#### [Problem details]
Every line containing "none" should be copied out. Go through the entries and find them.

#### [Data]
>>>

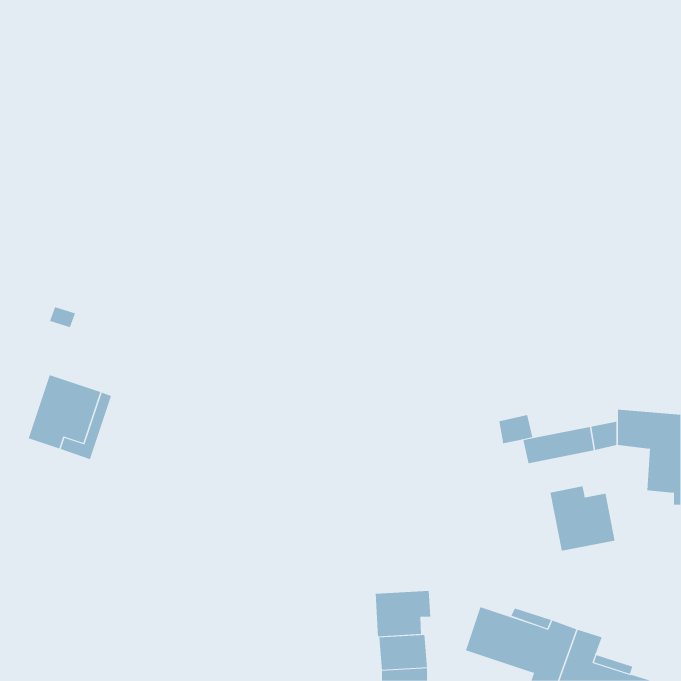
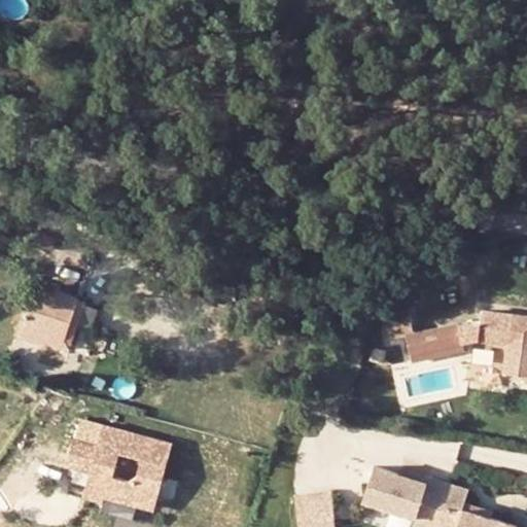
building: [550,486,615,552] -> none
building: none -> [70,427,176,510]
building: [375,590,431,637] -> none

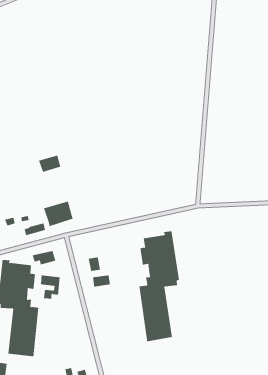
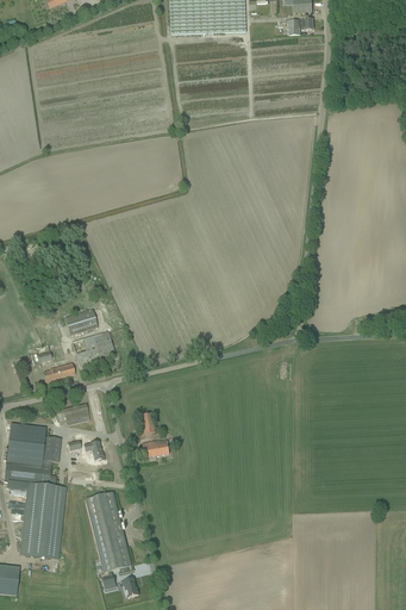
building: [38,155,61,173] -> [64,307,98,334]
building: [139,230,180,342] -> none
building: none -> [86,491,132,572]

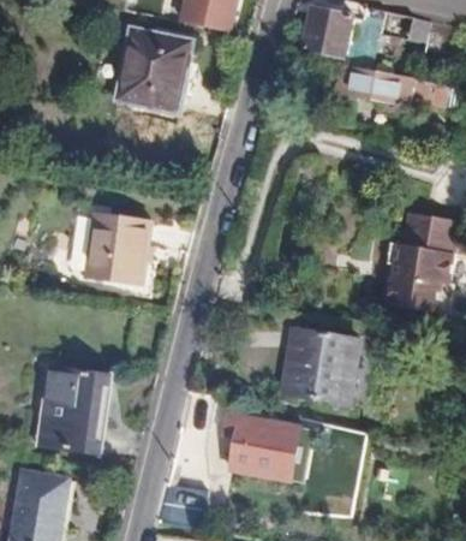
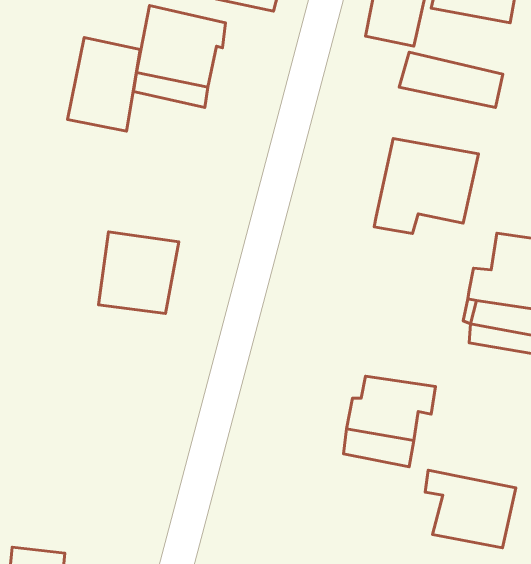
building: none -> [67,37,140,131]
building: none -> [374,138,479,234]
building: [34,361,103,446] -> none
building: [226,415,300,478] -> [425,470,516,548]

<<<

#### [Written response]
building: [550,486,615,552] -> none
building: none -> [70,427,176,510]
building: [375,590,431,637] -> none
building: [139,230,180,342] -> none
building: none -> [86,491,132,572]
building: none -> [67,37,140,131]
building: none -> [374,138,479,234]
building: [34,361,103,446] -> none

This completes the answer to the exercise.